◆ YOUR INSTRUCTIONS ◆
Which of the lines below include the word "rectangle"? Pull each one out.

Segment Start: SOURCE INFORMATION

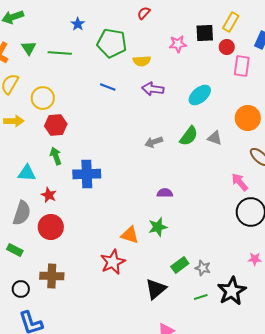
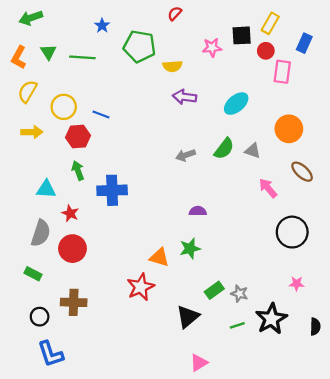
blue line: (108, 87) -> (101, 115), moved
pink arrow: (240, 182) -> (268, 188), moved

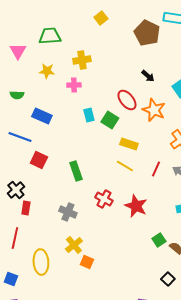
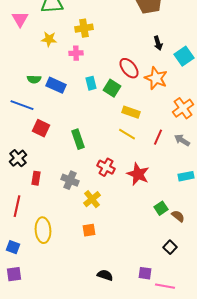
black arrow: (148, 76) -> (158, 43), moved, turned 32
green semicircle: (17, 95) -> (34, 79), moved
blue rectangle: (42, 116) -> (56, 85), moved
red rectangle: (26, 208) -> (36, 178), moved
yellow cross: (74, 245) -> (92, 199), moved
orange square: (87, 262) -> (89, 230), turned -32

Segment End: SOURCE INFORMATION

◆ EXPECTED OUTPUT ◆
blue rectangle: (42, 116) -> (56, 85), moved
red rectangle: (26, 208) -> (36, 178), moved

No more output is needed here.